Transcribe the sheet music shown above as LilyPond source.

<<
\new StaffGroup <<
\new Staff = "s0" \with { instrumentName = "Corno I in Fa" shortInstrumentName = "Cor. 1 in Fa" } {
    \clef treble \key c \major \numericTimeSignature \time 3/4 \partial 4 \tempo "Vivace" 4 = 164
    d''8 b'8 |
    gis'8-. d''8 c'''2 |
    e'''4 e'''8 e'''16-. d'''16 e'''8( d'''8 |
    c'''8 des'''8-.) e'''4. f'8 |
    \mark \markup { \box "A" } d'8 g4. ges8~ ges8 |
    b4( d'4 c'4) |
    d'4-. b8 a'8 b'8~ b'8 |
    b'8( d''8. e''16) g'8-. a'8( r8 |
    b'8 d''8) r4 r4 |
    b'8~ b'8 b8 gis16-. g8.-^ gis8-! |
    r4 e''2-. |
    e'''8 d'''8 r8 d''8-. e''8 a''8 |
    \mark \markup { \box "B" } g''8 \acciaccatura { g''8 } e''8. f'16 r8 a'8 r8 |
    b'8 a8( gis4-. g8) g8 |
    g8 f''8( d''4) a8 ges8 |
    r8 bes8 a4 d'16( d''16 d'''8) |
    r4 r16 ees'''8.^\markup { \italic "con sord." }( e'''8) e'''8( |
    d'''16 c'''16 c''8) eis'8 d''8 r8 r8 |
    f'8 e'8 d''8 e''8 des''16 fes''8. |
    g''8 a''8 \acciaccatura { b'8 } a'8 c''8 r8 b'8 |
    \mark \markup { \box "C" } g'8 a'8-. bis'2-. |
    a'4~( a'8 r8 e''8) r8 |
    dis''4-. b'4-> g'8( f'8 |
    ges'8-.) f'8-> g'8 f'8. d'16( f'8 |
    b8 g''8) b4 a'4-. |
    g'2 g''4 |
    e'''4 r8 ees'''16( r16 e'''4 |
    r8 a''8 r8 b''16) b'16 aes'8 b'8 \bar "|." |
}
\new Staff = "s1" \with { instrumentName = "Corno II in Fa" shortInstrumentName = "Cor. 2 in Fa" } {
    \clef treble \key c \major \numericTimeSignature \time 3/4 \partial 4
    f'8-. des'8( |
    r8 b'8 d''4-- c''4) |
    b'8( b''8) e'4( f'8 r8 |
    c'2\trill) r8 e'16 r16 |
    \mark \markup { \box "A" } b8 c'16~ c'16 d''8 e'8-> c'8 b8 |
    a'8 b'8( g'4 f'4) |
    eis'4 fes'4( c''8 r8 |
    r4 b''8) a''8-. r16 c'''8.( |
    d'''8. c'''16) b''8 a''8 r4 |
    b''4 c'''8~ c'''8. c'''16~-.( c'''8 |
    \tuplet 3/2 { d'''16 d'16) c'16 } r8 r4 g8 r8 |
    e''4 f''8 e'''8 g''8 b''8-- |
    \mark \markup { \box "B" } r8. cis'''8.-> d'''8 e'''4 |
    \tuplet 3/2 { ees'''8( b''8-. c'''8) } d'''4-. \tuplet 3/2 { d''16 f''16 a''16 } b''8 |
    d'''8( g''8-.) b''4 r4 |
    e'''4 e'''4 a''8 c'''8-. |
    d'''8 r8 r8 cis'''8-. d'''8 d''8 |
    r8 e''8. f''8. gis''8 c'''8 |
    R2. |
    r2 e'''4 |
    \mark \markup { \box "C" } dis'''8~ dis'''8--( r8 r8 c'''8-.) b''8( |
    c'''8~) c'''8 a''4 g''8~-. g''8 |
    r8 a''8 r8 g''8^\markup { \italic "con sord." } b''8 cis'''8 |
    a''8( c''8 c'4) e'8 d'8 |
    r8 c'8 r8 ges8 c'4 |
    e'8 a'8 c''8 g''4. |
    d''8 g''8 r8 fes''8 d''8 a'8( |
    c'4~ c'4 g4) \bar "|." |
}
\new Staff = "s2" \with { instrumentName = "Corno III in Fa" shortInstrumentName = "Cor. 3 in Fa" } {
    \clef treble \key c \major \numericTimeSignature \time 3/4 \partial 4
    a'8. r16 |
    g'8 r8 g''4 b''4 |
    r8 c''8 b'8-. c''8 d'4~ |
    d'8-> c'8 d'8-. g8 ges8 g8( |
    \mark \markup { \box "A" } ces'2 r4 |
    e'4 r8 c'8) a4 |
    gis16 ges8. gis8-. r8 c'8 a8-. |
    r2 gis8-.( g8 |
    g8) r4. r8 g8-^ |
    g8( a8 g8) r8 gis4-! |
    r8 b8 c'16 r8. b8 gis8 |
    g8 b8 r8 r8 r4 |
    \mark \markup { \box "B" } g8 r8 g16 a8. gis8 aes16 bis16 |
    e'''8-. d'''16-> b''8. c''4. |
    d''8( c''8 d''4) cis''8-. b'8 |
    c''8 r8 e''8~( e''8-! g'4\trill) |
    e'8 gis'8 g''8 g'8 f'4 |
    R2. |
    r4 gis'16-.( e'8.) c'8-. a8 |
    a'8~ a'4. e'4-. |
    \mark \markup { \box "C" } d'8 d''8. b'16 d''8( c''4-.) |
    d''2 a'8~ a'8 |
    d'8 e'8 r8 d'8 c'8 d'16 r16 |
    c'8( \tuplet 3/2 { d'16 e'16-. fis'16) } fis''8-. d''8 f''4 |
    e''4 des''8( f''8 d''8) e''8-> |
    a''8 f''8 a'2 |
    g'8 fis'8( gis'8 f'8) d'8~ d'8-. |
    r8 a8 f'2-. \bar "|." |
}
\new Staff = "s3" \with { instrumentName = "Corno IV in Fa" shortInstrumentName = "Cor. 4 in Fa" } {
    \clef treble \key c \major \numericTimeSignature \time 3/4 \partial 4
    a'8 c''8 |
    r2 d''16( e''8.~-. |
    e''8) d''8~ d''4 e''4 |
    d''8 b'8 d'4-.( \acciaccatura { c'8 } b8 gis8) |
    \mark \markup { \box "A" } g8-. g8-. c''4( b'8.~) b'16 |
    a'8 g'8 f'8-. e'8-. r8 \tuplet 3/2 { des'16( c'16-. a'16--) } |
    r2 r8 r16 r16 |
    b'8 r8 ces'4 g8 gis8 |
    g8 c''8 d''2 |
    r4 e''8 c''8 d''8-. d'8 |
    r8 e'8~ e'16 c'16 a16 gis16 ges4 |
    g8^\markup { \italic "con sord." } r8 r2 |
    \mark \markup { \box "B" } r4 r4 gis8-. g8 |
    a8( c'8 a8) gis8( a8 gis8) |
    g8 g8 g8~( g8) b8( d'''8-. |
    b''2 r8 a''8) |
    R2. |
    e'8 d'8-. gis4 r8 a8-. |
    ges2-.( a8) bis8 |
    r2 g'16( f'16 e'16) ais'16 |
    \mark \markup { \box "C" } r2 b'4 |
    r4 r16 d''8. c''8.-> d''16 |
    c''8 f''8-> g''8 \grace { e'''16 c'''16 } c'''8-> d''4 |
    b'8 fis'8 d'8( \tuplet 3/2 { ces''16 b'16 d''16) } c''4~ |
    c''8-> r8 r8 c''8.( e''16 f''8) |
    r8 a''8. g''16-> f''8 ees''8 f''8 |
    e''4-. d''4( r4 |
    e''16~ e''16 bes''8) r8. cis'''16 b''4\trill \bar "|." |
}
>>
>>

* * * *

(Exercise objective)
Please pull out every line in the entries above that contains the string "sord", treating uppercase and lowercase as different.

(Completed task)
    r4 r16 ees'''8.^\markup { \italic "con sord." }( e'''8) e'''8( |
    r8 a''8 r8 g''8^\markup { \italic "con sord." } b''8 cis'''8 |
    g8^\markup { \italic "con sord." } r8 r2 |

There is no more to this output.